▶ ABOUT THIS EXERCISE
When you copy the material, keep each line exactly as it appears.

============================================================

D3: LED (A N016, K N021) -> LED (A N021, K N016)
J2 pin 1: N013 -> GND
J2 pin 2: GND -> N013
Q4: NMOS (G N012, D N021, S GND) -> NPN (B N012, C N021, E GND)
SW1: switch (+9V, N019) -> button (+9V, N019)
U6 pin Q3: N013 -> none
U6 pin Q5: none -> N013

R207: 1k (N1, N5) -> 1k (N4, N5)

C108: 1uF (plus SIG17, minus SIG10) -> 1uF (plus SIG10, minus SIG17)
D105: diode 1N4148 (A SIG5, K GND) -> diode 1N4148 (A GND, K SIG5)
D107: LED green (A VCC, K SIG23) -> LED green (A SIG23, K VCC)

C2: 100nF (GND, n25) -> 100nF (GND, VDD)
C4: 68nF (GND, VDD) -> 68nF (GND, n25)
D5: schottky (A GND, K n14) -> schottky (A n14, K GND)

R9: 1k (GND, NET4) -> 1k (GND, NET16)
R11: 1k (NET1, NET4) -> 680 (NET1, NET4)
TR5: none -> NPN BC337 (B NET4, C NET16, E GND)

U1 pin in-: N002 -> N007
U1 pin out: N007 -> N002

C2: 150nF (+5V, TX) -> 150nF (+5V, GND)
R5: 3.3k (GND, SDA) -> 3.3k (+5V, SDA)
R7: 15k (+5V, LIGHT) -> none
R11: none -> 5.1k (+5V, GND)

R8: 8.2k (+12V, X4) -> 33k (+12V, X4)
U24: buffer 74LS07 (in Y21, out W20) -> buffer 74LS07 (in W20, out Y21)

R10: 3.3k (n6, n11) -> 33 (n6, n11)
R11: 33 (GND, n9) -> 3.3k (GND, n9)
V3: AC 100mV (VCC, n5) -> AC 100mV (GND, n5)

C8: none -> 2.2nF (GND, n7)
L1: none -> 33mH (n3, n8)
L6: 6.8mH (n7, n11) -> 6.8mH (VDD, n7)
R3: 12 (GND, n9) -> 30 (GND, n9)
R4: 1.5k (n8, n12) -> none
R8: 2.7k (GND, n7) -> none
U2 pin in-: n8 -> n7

============================================================

▶ TASK SOLUTION
D3: LED (A N016, K N021) -> LED (A N021, K N016)
J2 pin 1: N013 -> GND
J2 pin 2: GND -> N013
Q4: NMOS (G N012, D N021, S GND) -> NPN (B N012, C N021, E GND)
SW1: switch (+9V, N019) -> button (+9V, N019)
U6 pin Q3: N013 -> none
U6 pin Q5: none -> N013

R207: 1k (N1, N5) -> 1k (N4, N5)

C108: 1uF (plus SIG17, minus SIG10) -> 1uF (plus SIG10, minus SIG17)
D105: diode 1N4148 (A SIG5, K GND) -> diode 1N4148 (A GND, K SIG5)
D107: LED green (A VCC, K SIG23) -> LED green (A SIG23, K VCC)

C2: 100nF (GND, n25) -> 100nF (GND, VDD)
C4: 68nF (GND, VDD) -> 68nF (GND, n25)
D5: schottky (A GND, K n14) -> schottky (A n14, K GND)

R9: 1k (GND, NET4) -> 1k (GND, NET16)
R11: 1k (NET1, NET4) -> 680 (NET1, NET4)
TR5: none -> NPN BC337 (B NET4, C NET16, E GND)

U1 pin in-: N002 -> N007
U1 pin out: N007 -> N002

C2: 150nF (+5V, TX) -> 150nF (+5V, GND)
R5: 3.3k (GND, SDA) -> 3.3k (+5V, SDA)
R7: 15k (+5V, LIGHT) -> none
R11: none -> 5.1k (+5V, GND)

R8: 8.2k (+12V, X4) -> 33k (+12V, X4)
U24: buffer 74LS07 (in Y21, out W20) -> buffer 74LS07 (in W20, out Y21)

R10: 3.3k (n6, n11) -> 33 (n6, n11)
R11: 33 (GND, n9) -> 3.3k (GND, n9)
V3: AC 100mV (VCC, n5) -> AC 100mV (GND, n5)

C8: none -> 2.2nF (GND, n7)
L1: none -> 33mH (n3, n8)
L6: 6.8mH (n7, n11) -> 6.8mH (VDD, n7)
R3: 12 (GND, n9) -> 30 (GND, n9)
R4: 1.5k (n8, n12) -> none
R8: 2.7k (GND, n7) -> none
U2 pin in-: n8 -> n7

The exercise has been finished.